WHAT IS NEEDED:
Your task is to reproduce the material exactly.

EXTRACTED ENTRIES:
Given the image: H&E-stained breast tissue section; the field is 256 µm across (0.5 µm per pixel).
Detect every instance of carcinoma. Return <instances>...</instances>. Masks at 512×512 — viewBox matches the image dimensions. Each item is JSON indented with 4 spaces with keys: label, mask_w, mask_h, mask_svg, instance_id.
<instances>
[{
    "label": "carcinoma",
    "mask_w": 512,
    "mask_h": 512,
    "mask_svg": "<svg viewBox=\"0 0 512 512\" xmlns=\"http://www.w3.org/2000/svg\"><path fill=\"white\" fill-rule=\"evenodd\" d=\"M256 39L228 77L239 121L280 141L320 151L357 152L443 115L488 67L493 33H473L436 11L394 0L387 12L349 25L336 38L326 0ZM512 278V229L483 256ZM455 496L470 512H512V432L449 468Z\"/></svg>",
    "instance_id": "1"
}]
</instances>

SOLUTION FOR THIS TASK:
Given the image: H&E-stained breast tissue section; the field is 256 µm across (0.5 µm per pixel).
Detect every instance of carcinoma. Return <instances>...</instances>. Masks at 512×512 — viewBox matches the image dimensions. Each item is JSON indented with 4 spaces with keys: label, mask_w, mask_h, mask_svg, instance_id.
<instances>
[{
    "label": "carcinoma",
    "mask_w": 512,
    "mask_h": 512,
    "mask_svg": "<svg viewBox=\"0 0 512 512\" xmlns=\"http://www.w3.org/2000/svg\"><path fill=\"white\" fill-rule=\"evenodd\" d=\"M256 39L228 77L239 121L280 141L320 151L357 152L443 115L488 67L493 33H473L436 11L394 0L387 12L349 25L336 38L326 0ZM512 278V229L483 256ZM455 496L470 512H512V432L449 468Z\"/></svg>",
    "instance_id": "1"
}]
</instances>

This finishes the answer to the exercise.